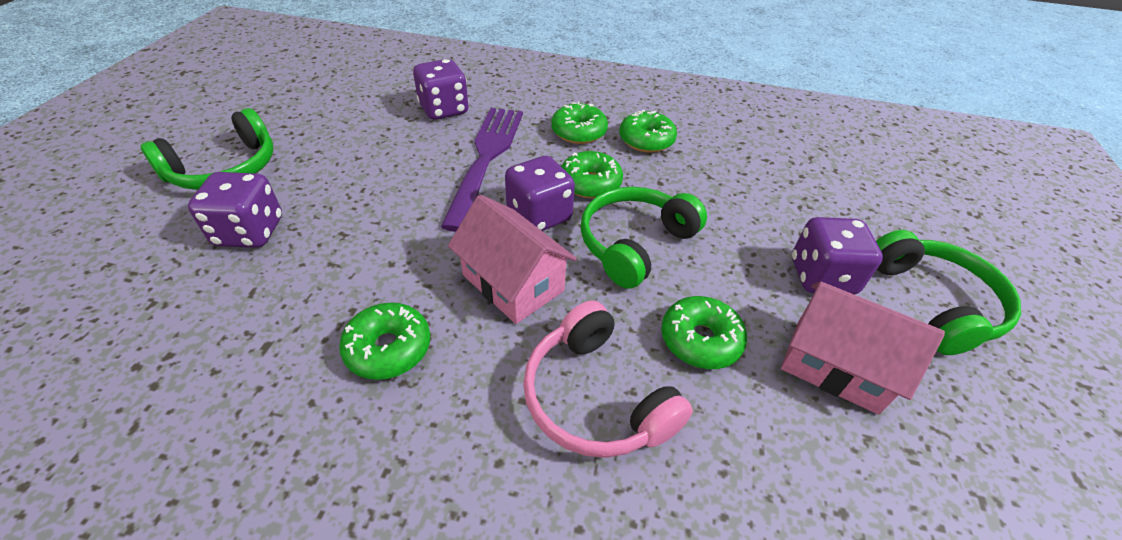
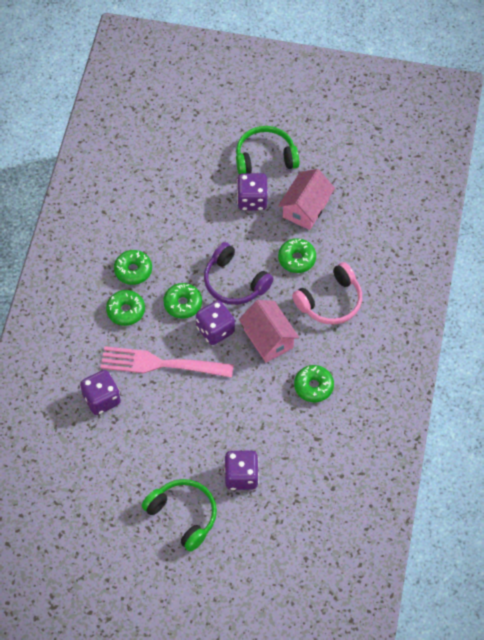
camera: 90 degrees left, 15 degrees up
purple fork [441,108,523,232] -> pink fork [100,346,234,378]
pink house [448,195,577,324] -> pink house turned 75 degrees counterclockwise [239,300,299,362]
green headphones [581,187,707,289] -> purple headphones [204,242,273,305]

**Task statement**
Please count the lines in the material above that hold "degrees", and state only the number.

**Exercise response**
2